··· Material for this exercise ···

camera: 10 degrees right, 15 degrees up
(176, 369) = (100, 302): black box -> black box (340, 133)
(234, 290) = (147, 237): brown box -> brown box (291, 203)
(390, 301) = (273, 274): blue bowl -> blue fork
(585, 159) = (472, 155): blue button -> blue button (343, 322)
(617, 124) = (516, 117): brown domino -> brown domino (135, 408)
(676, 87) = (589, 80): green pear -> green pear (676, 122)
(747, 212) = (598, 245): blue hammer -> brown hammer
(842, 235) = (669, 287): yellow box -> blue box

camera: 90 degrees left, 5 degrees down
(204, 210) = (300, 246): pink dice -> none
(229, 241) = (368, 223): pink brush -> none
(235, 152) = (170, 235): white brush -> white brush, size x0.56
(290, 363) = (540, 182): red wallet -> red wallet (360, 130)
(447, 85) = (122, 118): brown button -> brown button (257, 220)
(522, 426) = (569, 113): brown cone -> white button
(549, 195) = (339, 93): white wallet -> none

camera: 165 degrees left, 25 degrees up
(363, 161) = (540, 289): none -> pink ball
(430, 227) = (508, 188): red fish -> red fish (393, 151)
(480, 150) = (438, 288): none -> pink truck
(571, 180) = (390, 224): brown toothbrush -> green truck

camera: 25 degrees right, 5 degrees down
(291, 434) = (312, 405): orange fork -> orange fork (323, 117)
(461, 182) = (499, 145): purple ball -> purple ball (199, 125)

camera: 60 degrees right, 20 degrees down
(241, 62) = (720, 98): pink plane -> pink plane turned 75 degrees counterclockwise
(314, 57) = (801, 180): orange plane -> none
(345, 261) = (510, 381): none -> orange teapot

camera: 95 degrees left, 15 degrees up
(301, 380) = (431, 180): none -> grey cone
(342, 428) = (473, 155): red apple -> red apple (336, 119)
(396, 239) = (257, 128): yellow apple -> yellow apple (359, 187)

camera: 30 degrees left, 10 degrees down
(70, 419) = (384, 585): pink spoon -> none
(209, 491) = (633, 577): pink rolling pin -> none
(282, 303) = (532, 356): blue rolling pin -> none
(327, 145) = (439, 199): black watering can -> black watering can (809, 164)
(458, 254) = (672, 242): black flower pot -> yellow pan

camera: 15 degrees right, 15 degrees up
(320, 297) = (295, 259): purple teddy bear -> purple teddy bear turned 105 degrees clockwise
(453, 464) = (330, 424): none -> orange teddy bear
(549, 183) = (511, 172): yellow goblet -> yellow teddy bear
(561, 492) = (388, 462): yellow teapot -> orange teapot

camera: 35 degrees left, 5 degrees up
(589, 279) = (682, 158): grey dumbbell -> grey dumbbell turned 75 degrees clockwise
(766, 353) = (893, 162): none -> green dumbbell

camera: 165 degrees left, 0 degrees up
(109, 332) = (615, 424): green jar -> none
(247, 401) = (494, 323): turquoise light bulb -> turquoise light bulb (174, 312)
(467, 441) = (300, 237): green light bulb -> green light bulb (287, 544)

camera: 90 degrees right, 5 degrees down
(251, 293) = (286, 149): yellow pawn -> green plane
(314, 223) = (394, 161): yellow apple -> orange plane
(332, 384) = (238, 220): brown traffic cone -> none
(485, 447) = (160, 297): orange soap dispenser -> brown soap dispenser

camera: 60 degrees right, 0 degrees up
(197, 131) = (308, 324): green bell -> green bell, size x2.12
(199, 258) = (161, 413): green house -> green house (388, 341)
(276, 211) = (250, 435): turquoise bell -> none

···

Problem description: Your task is to copy every record exactly.

Worked solution:
camera: 10 degrees right, 15 degrees up
(176, 369) = (100, 302): black box -> black box (340, 133)
(234, 290) = (147, 237): brown box -> brown box (291, 203)
(390, 301) = (273, 274): blue bowl -> blue fork
(585, 159) = (472, 155): blue button -> blue button (343, 322)
(617, 124) = (516, 117): brown domino -> brown domino (135, 408)
(676, 87) = (589, 80): green pear -> green pear (676, 122)
(747, 212) = (598, 245): blue hammer -> brown hammer
(842, 235) = (669, 287): yellow box -> blue box

camera: 90 degrees left, 5 degrees down
(204, 210) = (300, 246): pink dice -> none
(229, 241) = (368, 223): pink brush -> none
(235, 152) = (170, 235): white brush -> white brush, size x0.56
(290, 363) = (540, 182): red wallet -> red wallet (360, 130)
(447, 85) = (122, 118): brown button -> brown button (257, 220)
(522, 426) = (569, 113): brown cone -> white button
(549, 195) = (339, 93): white wallet -> none

camera: 165 degrees left, 25 degrees up
(363, 161) = (540, 289): none -> pink ball
(430, 227) = (508, 188): red fish -> red fish (393, 151)
(480, 150) = (438, 288): none -> pink truck
(571, 180) = (390, 224): brown toothbrush -> green truck

camera: 25 degrees right, 5 degrees down
(291, 434) = (312, 405): orange fork -> orange fork (323, 117)
(461, 182) = (499, 145): purple ball -> purple ball (199, 125)

camera: 60 degrees right, 20 degrees down
(241, 62) = (720, 98): pink plane -> pink plane turned 75 degrees counterclockwise
(314, 57) = (801, 180): orange plane -> none
(345, 261) = (510, 381): none -> orange teapot

camera: 95 degrees left, 15 degrees up
(301, 380) = (431, 180): none -> grey cone
(342, 428) = (473, 155): red apple -> red apple (336, 119)
(396, 239) = (257, 128): yellow apple -> yellow apple (359, 187)

camera: 30 degrees left, 10 degrees down
(70, 419) = (384, 585): pink spoon -> none
(209, 491) = (633, 577): pink rolling pin -> none
(282, 303) = (532, 356): blue rolling pin -> none
(327, 145) = (439, 199): black watering can -> black watering can (809, 164)
(458, 254) = (672, 242): black flower pot -> yellow pan

camera: 15 degrees right, 15 degrees up
(320, 297) = (295, 259): purple teddy bear -> purple teddy bear turned 105 degrees clockwise
(453, 464) = (330, 424): none -> orange teddy bear
(549, 183) = (511, 172): yellow goblet -> yellow teddy bear
(561, 492) = (388, 462): yellow teapot -> orange teapot

camera: 35 degrees left, 5 degrees up
(589, 279) = (682, 158): grey dumbbell -> grey dumbbell turned 75 degrees clockwise
(766, 353) = (893, 162): none -> green dumbbell

camera: 165 degrees left, 0 degrees up
(109, 332) = (615, 424): green jar -> none
(247, 401) = (494, 323): turquoise light bulb -> turquoise light bulb (174, 312)
(467, 441) = (300, 237): green light bulb -> green light bulb (287, 544)

camera: 90 degrees right, 5 degrees down
(251, 293) = (286, 149): yellow pawn -> green plane
(314, 223) = (394, 161): yellow apple -> orange plane
(332, 384) = (238, 220): brown traffic cone -> none
(485, 447) = (160, 297): orange soap dispenser -> brown soap dispenser

camera: 60 degrees right, 0 degrees up
(197, 131) = (308, 324): green bell -> green bell, size x2.12
(199, 258) = (161, 413): green house -> green house (388, 341)
(276, 211) = (250, 435): turquoise bell -> none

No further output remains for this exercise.